_YOUR GOAL_
What you write must match the records exactly, except for the images, which are left out.

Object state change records
+ + + + + + +

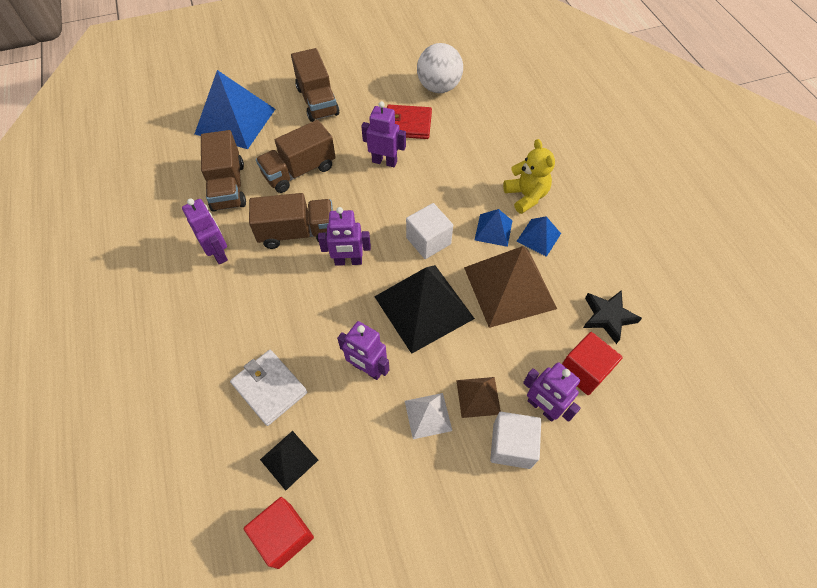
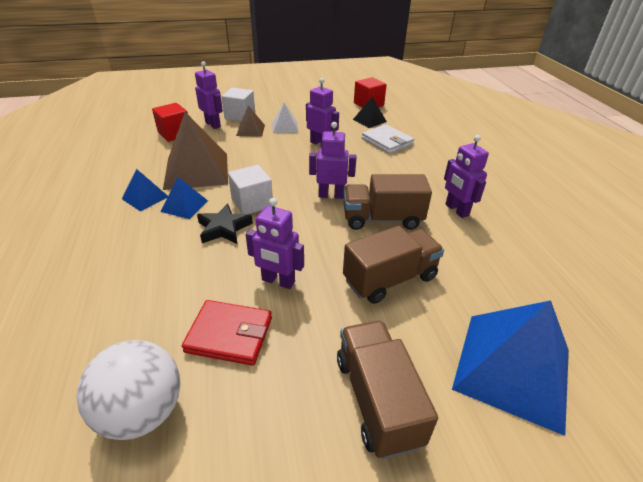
camera: 175 degrees left, 20 degrees down
(228, 186) = (476, 268): brown truck -> none
(423, 307) = (272, 166): black pyramid -> none
(526, 196) = (129, 230): yellow teddy bear -> none
(608, 317) = (134, 152): black star -> black star (224, 228)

+ + + + + + +

_TASK SOLUTION_
camera: 175 degrees left, 20 degrees down
(228, 186) = (476, 268): brown truck -> none
(423, 307) = (272, 166): black pyramid -> none
(526, 196) = (129, 230): yellow teddy bear -> none
(608, 317) = (134, 152): black star -> black star (224, 228)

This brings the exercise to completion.